## ABOUT THIS TASK
In the listing below, count the lines containing the string "pink" and state only the number.

## EXTRACTED ENTRIES
____________
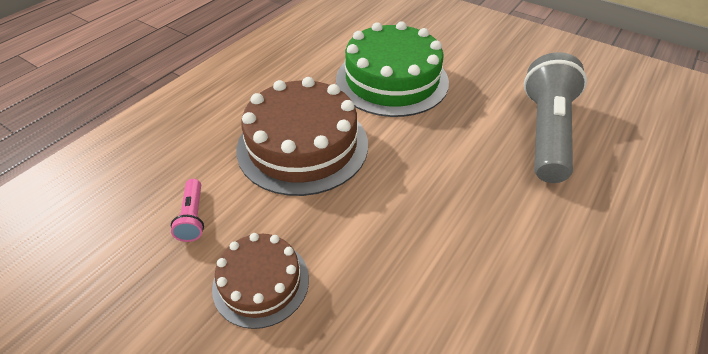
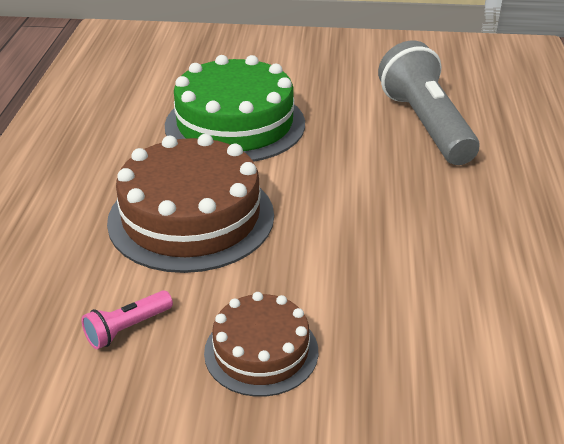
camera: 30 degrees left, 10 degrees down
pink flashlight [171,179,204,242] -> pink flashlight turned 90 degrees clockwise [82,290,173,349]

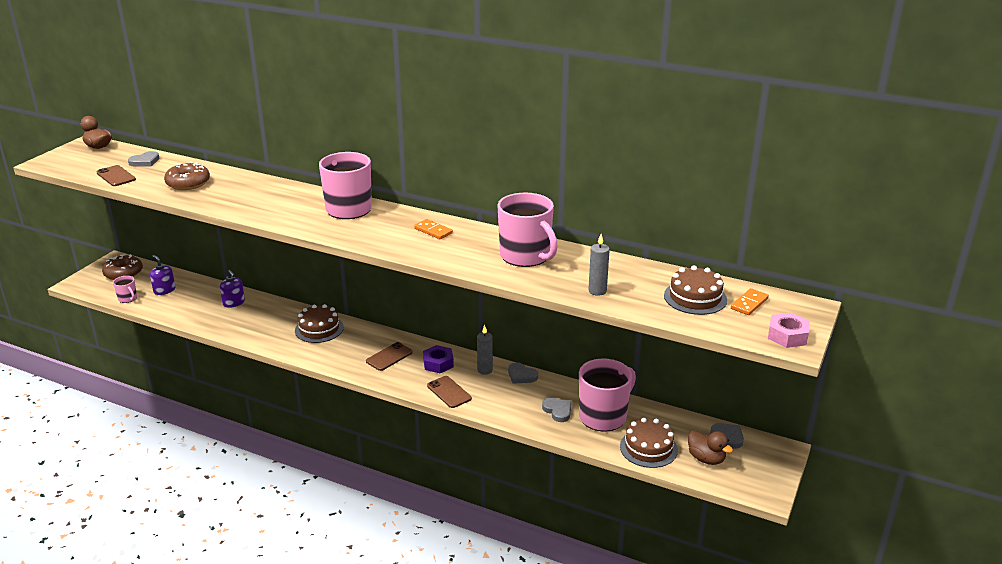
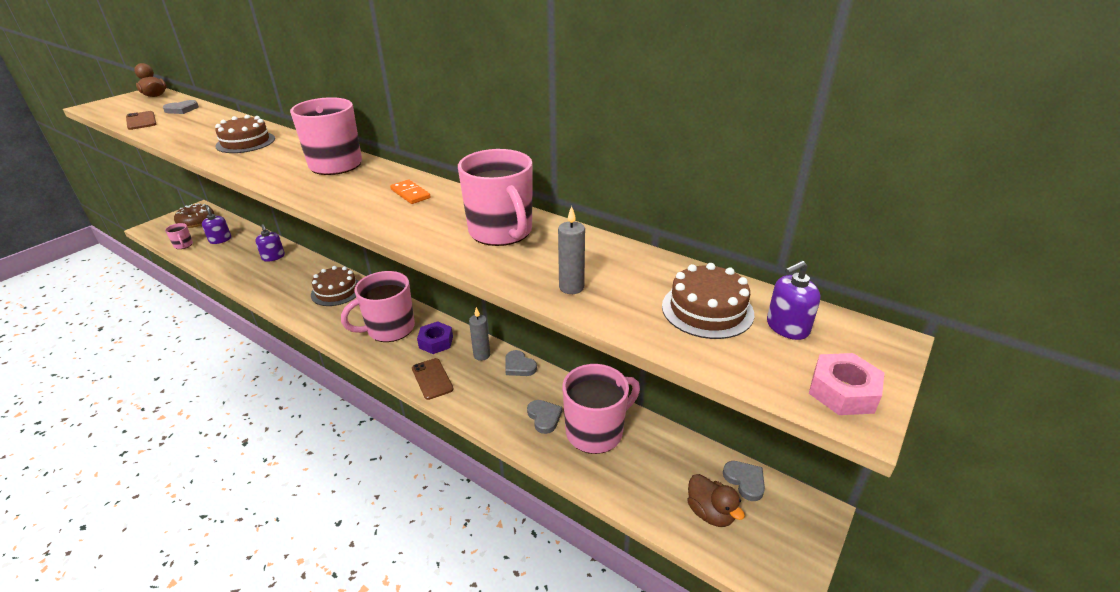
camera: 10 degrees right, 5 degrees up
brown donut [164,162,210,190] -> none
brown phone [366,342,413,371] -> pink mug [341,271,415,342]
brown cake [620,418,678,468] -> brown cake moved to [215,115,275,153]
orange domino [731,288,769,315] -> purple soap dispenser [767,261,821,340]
____________
## RESULT OF THIS EXERCISE
2